━━━━━ GIVEN DATA
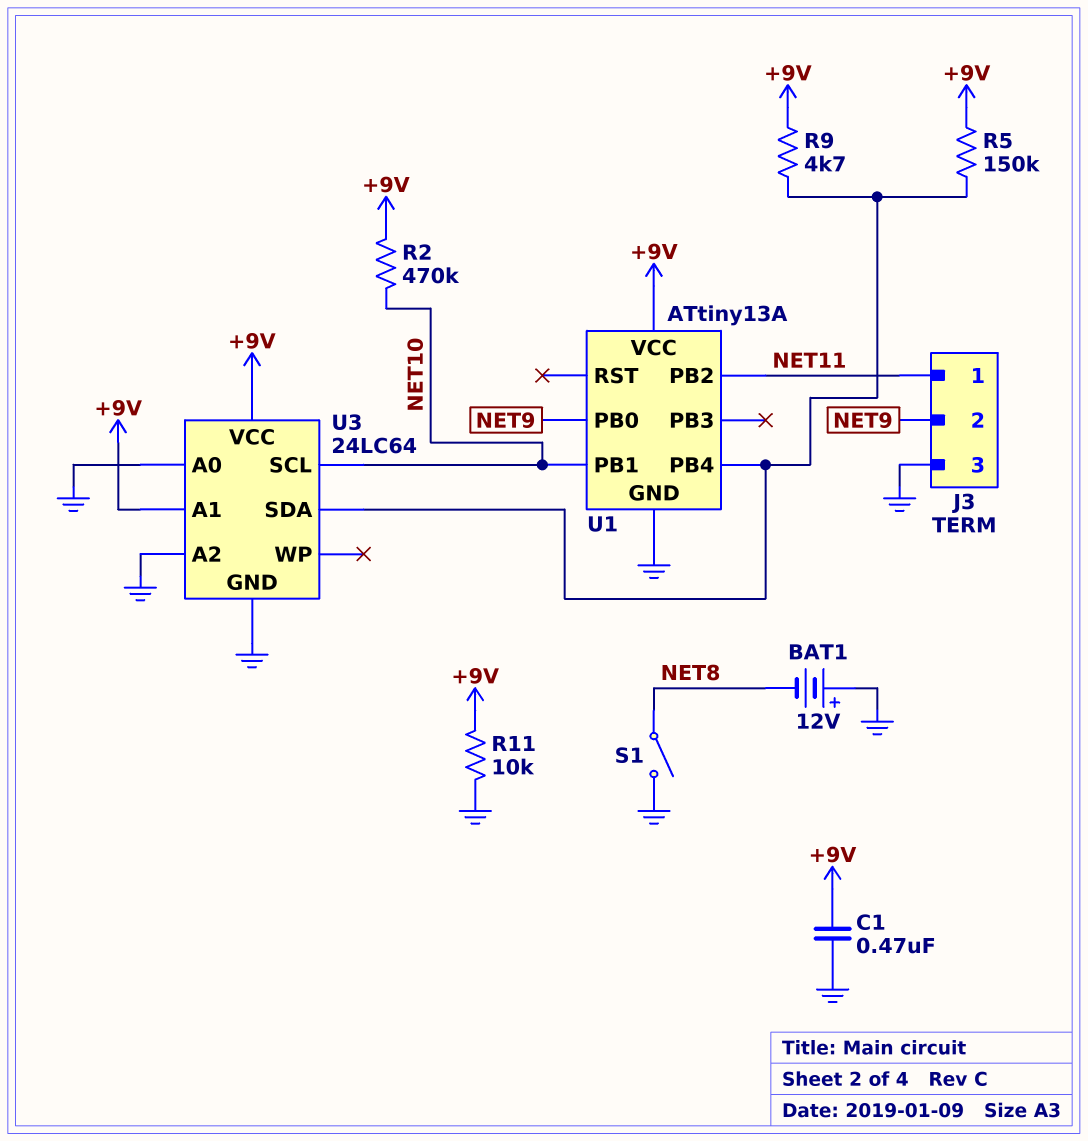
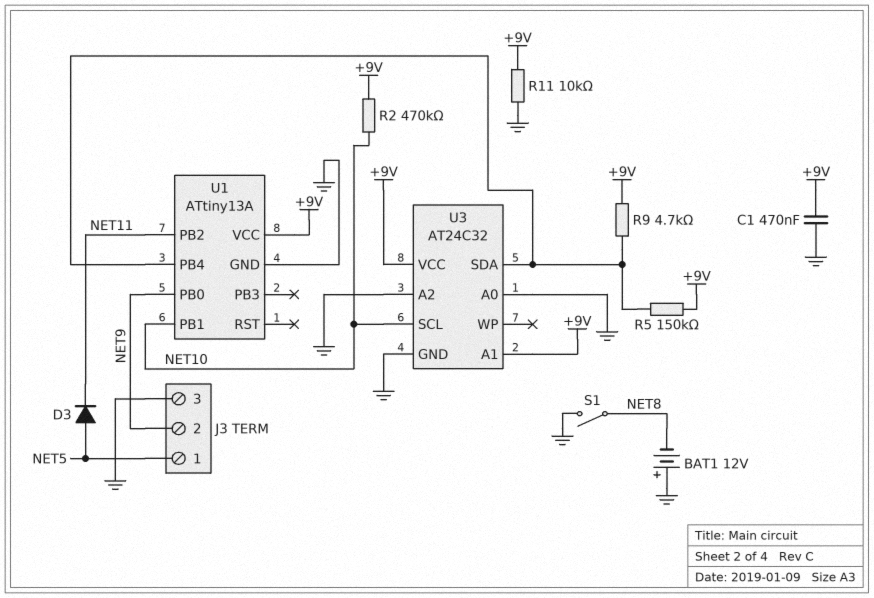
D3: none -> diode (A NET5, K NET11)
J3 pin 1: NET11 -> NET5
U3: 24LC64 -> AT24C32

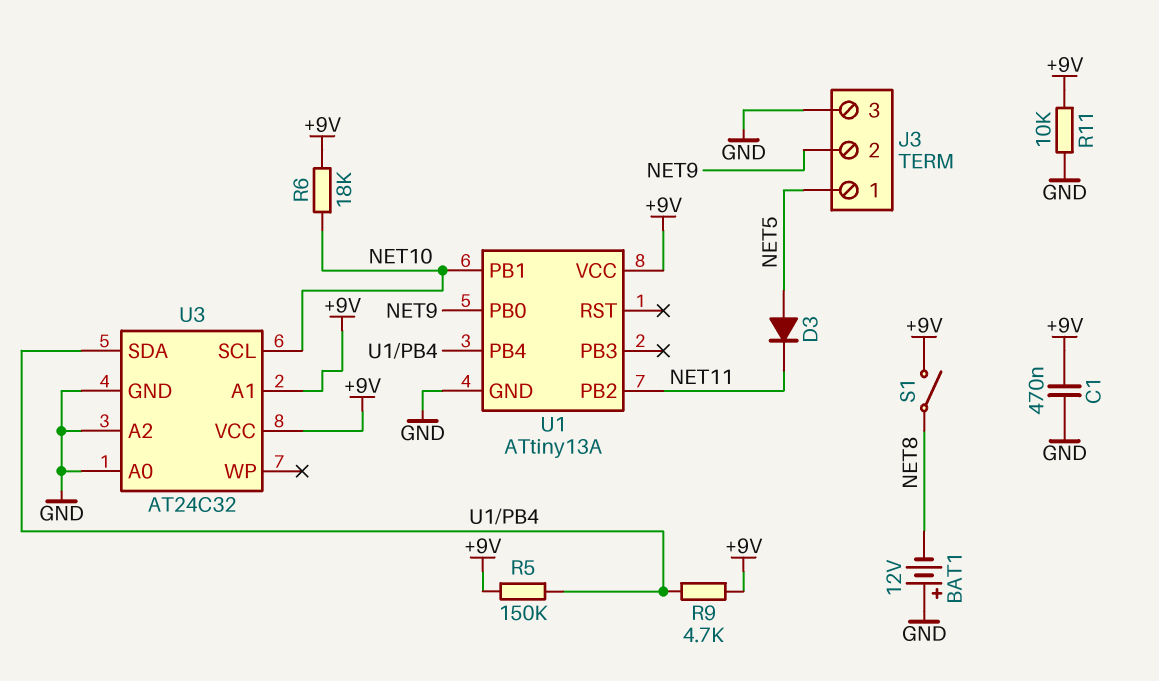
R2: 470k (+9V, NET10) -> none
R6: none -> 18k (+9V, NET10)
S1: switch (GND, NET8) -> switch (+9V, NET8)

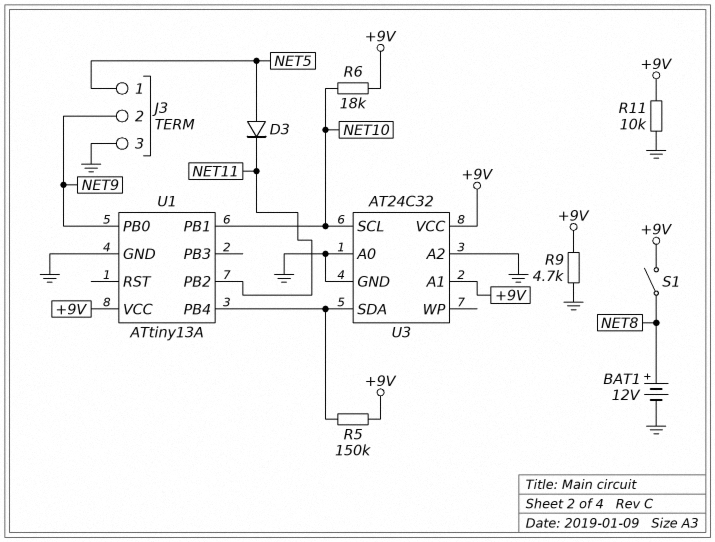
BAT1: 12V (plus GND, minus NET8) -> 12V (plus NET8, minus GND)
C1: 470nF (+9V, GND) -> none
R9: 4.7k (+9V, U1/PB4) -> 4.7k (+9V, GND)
━━━━━━━━━━
> _WORK REQUIRED_
Each record is to be written out exactly. No picture goes in.

> _RESULT OF THIS TASK_
D3: none -> diode (A NET5, K NET11)
J3 pin 1: NET11 -> NET5
U3: 24LC64 -> AT24C32

R2: 470k (+9V, NET10) -> none
R6: none -> 18k (+9V, NET10)
S1: switch (GND, NET8) -> switch (+9V, NET8)

BAT1: 12V (plus GND, minus NET8) -> 12V (plus NET8, minus GND)
C1: 470nF (+9V, GND) -> none
R9: 4.7k (+9V, U1/PB4) -> 4.7k (+9V, GND)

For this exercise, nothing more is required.